***** DATA *****

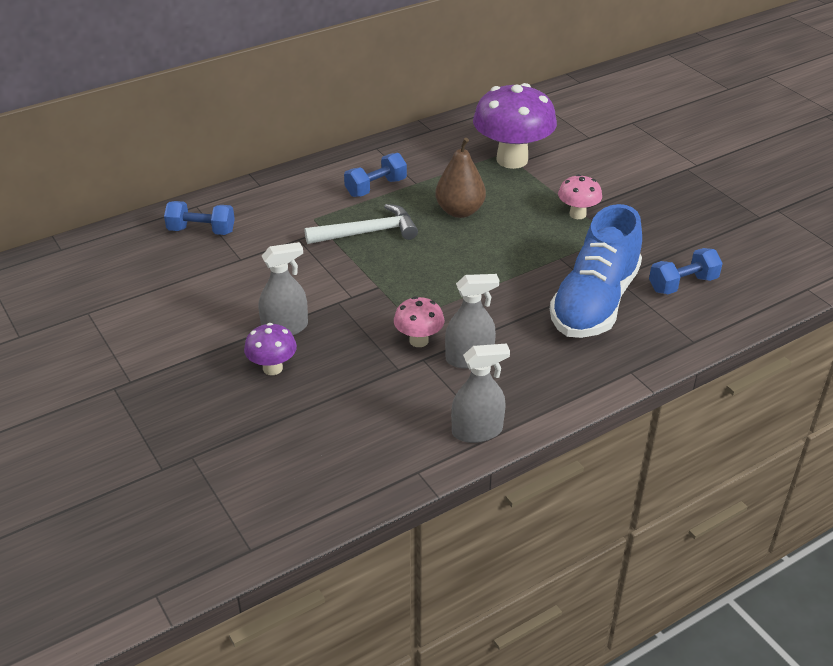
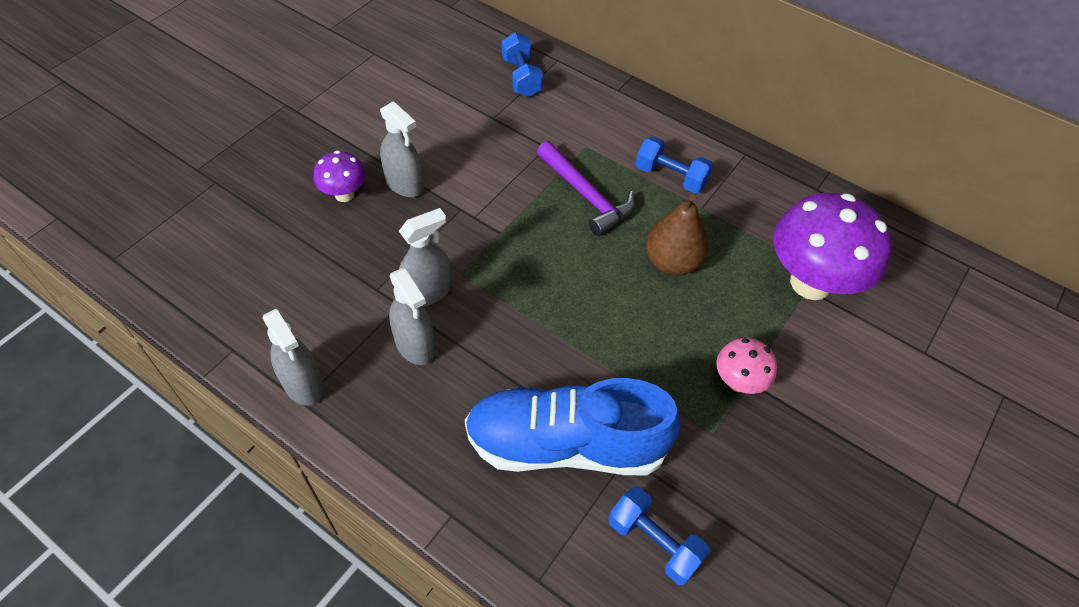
camera: 65 degrees right, 15 degrees up
(368, 232) = (586, 196): white hammer -> purple hammer
(418, 341) = (427, 292): pink mushroom -> grey spray bottle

*****

WHAT YOU WILL DO
Transcribe the material above word for word; images do not belong in the copy.

YOUR RESPONSE
camera: 65 degrees right, 15 degrees up
(368, 232) = (586, 196): white hammer -> purple hammer
(418, 341) = (427, 292): pink mushroom -> grey spray bottle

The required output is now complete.